__RECORDS PROVIDED__:
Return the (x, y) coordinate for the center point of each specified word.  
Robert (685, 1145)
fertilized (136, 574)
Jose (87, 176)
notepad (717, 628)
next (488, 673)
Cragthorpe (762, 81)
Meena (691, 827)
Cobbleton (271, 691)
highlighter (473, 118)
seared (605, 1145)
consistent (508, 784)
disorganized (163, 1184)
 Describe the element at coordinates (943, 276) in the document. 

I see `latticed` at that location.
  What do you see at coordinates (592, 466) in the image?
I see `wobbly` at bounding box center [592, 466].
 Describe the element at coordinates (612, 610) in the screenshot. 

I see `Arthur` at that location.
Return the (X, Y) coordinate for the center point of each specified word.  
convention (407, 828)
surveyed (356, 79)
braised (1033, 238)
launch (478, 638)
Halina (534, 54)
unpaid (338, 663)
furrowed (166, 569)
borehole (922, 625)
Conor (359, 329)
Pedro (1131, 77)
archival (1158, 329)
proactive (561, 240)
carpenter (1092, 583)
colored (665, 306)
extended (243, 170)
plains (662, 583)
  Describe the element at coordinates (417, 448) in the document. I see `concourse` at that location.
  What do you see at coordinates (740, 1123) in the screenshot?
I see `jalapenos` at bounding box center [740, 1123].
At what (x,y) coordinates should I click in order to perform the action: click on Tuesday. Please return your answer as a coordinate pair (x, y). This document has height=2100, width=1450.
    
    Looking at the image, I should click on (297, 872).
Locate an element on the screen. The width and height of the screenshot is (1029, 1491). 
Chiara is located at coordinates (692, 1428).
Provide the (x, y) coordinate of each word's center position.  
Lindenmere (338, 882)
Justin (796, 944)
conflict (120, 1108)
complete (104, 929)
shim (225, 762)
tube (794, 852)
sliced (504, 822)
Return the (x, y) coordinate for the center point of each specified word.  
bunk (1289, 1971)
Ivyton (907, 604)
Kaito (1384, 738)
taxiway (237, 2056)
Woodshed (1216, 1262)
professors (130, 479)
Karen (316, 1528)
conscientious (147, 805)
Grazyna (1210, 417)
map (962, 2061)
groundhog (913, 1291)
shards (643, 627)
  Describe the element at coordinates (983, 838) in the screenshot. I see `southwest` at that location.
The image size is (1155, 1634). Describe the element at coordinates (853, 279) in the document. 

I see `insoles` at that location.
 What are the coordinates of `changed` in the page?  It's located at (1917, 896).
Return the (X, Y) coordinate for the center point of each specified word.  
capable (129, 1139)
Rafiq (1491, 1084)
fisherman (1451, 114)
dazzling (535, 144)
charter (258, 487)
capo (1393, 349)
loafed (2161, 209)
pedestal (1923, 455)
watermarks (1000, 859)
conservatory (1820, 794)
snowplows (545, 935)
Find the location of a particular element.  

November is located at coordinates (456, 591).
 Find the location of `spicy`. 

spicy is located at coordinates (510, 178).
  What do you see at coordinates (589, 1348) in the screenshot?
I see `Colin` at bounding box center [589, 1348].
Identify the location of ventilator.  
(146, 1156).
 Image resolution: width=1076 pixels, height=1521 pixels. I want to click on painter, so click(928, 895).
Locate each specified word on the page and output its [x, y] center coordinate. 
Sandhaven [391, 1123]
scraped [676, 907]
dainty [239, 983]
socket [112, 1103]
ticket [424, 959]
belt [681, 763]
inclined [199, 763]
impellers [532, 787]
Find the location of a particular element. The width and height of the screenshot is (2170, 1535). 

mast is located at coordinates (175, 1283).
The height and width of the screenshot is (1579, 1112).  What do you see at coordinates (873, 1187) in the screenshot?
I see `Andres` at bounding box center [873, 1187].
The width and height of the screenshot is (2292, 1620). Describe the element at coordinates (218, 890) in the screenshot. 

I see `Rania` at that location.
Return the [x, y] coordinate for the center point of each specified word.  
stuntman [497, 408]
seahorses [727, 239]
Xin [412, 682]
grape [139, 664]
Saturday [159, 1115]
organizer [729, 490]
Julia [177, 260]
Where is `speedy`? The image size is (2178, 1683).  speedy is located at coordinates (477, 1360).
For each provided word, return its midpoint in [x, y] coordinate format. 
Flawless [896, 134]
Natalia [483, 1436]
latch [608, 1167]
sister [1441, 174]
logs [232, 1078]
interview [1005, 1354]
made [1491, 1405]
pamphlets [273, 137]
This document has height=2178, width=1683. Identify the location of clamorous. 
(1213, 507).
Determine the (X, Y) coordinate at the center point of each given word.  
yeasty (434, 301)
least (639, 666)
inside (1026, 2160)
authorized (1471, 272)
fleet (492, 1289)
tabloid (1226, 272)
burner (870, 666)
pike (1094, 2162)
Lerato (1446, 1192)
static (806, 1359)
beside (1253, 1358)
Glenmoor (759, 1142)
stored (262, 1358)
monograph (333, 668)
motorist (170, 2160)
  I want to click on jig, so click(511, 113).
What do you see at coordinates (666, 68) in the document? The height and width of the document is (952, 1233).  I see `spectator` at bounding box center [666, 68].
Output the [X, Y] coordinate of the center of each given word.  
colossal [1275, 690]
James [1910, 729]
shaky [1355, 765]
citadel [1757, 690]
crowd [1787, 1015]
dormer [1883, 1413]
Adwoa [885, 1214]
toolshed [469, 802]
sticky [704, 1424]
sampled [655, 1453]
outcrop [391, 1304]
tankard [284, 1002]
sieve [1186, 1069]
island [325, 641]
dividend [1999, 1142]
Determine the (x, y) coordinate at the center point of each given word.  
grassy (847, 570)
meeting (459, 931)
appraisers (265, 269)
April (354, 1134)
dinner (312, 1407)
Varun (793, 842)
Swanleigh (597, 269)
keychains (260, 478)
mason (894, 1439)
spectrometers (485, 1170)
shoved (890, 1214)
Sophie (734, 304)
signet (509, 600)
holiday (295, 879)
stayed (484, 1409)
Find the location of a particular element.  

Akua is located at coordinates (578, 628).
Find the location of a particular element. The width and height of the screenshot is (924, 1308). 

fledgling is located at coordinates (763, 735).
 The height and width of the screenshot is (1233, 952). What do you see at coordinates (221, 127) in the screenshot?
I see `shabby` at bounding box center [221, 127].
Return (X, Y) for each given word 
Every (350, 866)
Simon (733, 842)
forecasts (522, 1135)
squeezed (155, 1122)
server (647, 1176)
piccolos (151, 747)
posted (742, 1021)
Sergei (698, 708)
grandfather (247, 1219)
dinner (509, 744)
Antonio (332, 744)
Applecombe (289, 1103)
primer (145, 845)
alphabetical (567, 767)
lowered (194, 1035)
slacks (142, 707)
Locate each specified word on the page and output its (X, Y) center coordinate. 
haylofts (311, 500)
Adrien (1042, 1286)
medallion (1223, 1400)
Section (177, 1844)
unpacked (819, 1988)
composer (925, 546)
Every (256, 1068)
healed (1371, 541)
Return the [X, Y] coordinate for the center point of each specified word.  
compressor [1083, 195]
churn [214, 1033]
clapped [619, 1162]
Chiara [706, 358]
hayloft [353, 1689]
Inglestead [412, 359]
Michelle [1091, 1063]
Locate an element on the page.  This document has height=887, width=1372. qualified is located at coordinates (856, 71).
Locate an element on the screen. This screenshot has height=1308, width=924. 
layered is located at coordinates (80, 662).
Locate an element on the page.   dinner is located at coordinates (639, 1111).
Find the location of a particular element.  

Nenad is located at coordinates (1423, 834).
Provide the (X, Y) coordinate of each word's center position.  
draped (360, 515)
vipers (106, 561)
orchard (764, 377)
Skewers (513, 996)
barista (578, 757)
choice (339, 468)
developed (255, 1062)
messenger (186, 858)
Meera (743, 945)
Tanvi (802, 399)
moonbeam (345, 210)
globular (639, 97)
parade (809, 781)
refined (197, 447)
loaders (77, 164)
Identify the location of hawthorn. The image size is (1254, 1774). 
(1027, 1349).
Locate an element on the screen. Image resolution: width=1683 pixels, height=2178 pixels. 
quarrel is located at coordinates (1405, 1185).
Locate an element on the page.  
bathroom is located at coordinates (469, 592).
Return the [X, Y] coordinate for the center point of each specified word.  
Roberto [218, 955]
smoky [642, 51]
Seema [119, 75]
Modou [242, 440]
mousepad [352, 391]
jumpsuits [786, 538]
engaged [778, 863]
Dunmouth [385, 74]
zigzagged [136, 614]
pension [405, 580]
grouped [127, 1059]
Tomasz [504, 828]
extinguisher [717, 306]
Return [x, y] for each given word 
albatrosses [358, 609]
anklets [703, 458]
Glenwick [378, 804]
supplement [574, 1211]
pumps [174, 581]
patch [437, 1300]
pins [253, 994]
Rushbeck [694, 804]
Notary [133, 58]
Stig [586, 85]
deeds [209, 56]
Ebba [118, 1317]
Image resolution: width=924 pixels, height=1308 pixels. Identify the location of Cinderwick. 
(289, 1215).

__EXERCISE DETAILS__: Output the lines from the start of the records up to and including the line with "disorganized (163, 1184)" as a numbered list, leaving out any blank lines.

__RESULT FOR THIS TASK__:
1. Return the (x, y) coordinate for the center point of each specified word.  
2. Robert (685, 1145)
3. fertilized (136, 574)
4. Jose (87, 176)
5. notepad (717, 628)
6. next (488, 673)
7. Cragthorpe (762, 81)
8. Meena (691, 827)
9. Cobbleton (271, 691)
10. highlighter (473, 118)
11. seared (605, 1145)
12. consistent (508, 784)
13. disorganized (163, 1184)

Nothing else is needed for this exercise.